START Exercise material
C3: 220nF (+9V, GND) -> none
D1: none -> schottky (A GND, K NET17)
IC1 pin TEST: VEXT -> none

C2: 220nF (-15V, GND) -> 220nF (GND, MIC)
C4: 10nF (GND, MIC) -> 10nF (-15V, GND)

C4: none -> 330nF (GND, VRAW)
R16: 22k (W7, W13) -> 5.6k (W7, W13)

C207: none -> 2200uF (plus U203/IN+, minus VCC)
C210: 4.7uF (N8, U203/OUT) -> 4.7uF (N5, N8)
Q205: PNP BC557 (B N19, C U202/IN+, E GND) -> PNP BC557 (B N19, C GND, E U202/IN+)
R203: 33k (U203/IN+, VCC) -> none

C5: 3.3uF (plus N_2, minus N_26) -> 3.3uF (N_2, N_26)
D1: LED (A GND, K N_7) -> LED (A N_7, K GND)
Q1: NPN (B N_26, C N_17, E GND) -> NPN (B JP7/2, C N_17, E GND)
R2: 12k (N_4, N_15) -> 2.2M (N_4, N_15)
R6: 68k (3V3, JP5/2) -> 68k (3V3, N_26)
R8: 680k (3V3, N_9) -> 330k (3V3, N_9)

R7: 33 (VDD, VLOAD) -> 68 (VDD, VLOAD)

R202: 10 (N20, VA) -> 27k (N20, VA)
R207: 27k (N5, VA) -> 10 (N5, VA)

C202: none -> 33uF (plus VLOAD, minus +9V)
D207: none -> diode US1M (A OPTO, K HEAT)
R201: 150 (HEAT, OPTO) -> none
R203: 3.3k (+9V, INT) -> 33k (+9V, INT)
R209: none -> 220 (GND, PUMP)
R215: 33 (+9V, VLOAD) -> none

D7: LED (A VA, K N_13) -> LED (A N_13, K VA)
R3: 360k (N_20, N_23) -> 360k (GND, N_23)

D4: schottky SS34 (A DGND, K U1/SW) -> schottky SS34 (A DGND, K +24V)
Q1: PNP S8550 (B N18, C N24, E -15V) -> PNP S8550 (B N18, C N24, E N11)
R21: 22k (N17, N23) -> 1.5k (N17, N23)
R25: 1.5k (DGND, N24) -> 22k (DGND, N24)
END Exercise material
Using the entries above, give again exactly the lines from the line holding "C5: 3.3uF (plus" through the line holding "R6: 68k (3V3, JP5/2) -> 68k (3V3, N_26)". Include both end lines and nothing else.

● Problem solution:
C5: 3.3uF (plus N_2, minus N_26) -> 3.3uF (N_2, N_26)
D1: LED (A GND, K N_7) -> LED (A N_7, K GND)
Q1: NPN (B N_26, C N_17, E GND) -> NPN (B JP7/2, C N_17, E GND)
R2: 12k (N_4, N_15) -> 2.2M (N_4, N_15)
R6: 68k (3V3, JP5/2) -> 68k (3V3, N_26)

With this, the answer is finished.